Colored object listings.
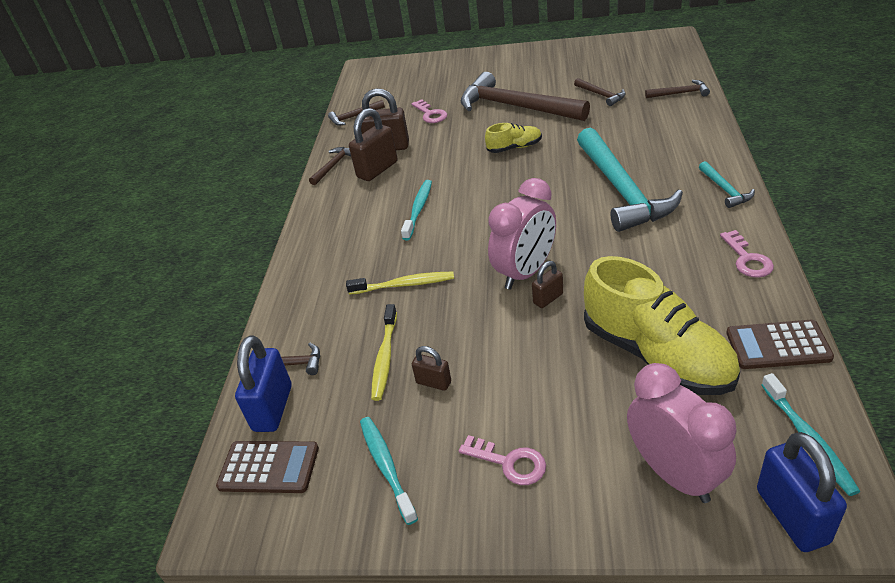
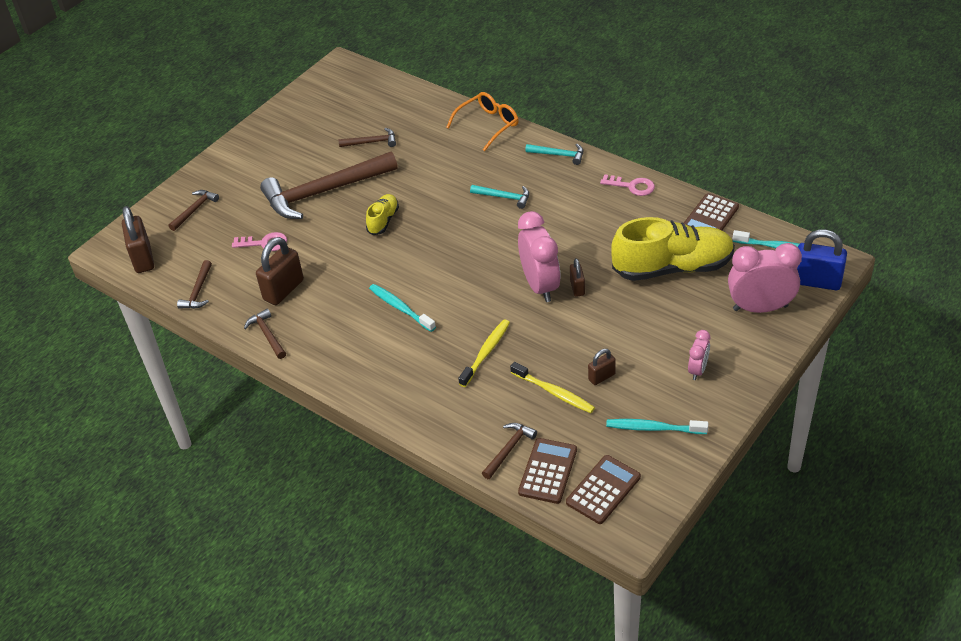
camera: 60 degrees left, 5 degrees up
(273, 408) = (548, 471): blue padlock -> brown calculator
(377, 170) = (311, 309): brown padlock -> brown padlock (143, 258)
(509, 462) = (698, 370): pink key -> pink clock
(621, 190) = (504, 197): turquoise hammer -> turquoise hammer, size x0.44
(680, 93) = (424, 107): brown hammer -> brown hammer (195, 210)
(706, 133) = (488, 125): none -> orange glasses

EXERCISE OBJECTIVE.
Reproduce, with no other lines, the one containing "(621, 190) = (504, 197): turquoise" and all lines after it through the end of the data above.

YOUR SOLUTION.
(621, 190) = (504, 197): turquoise hammer -> turquoise hammer, size x0.44
(680, 93) = (424, 107): brown hammer -> brown hammer (195, 210)
(706, 133) = (488, 125): none -> orange glasses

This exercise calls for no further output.